— Exercise goal —
Look below for the line that has "camera: 130 degrees left, 10 degrees down". Set down the lines from there through the line that has "(226, 270) = (335, 191): red", exactly as written.

[Records to process]

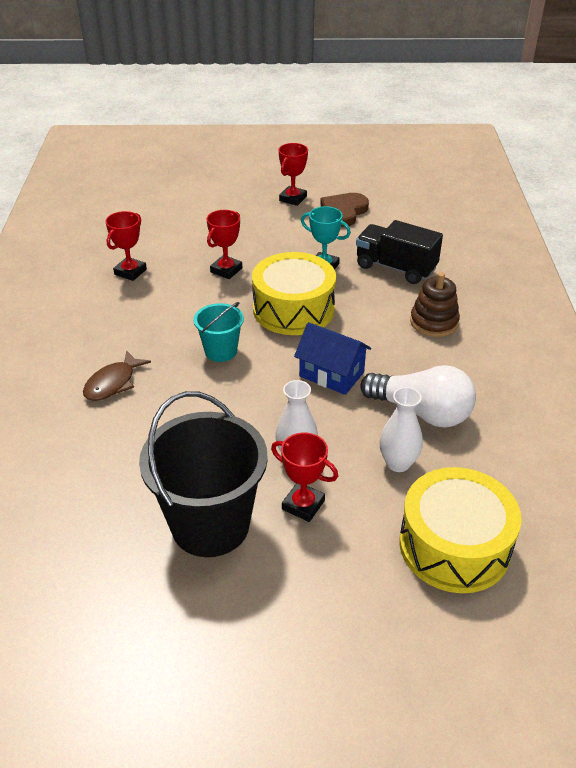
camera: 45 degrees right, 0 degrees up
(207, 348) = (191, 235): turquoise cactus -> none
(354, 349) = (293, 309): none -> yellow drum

[/Records to process]
[Records to process]

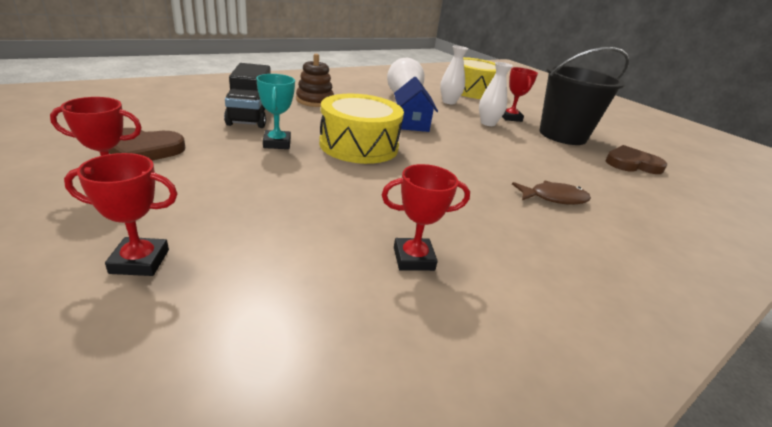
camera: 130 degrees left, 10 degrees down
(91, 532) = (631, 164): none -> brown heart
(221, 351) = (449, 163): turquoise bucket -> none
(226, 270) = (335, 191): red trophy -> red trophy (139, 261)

[/Records to process]

— Finished exercise —
camera: 130 degrees left, 10 degrees down
(91, 532) = (631, 164): none -> brown heart
(221, 351) = (449, 163): turquoise bucket -> none
(226, 270) = (335, 191): red trophy -> red trophy (139, 261)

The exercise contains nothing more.